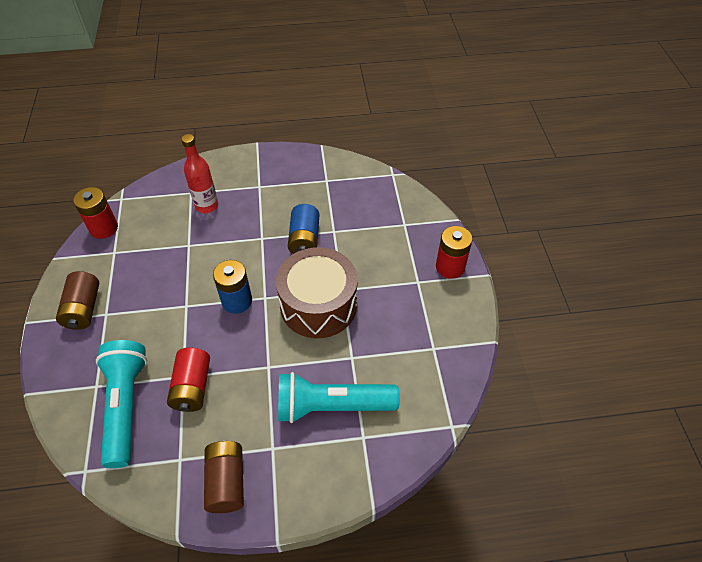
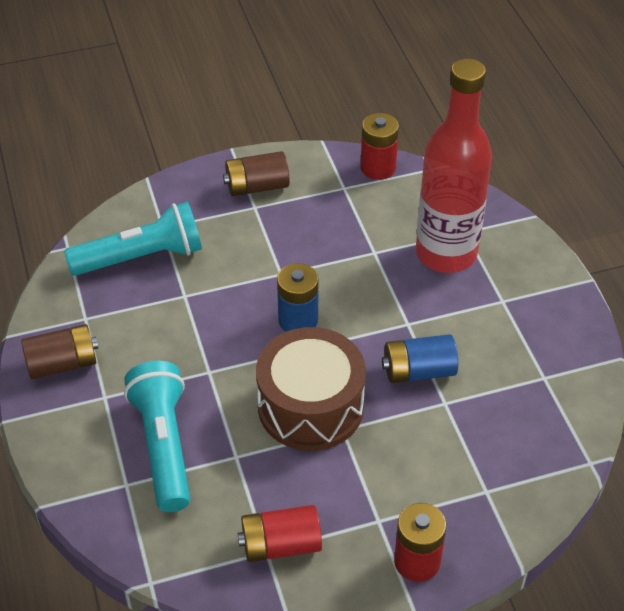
camera: 80 degrees right, 5 degrees down
red battery [167,348,210,412] -> red battery moved to [238,505,322,562]
red bottle [181,134,218,213] -> red bottle [416,59,492,273], size x1.89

..........

Exactly repeat the data above; the pictures do not belong in your copy.

camera: 80 degrees right, 5 degrees down
red battery [167,348,210,412] -> red battery moved to [238,505,322,562]
red bottle [181,134,218,213] -> red bottle [416,59,492,273], size x1.89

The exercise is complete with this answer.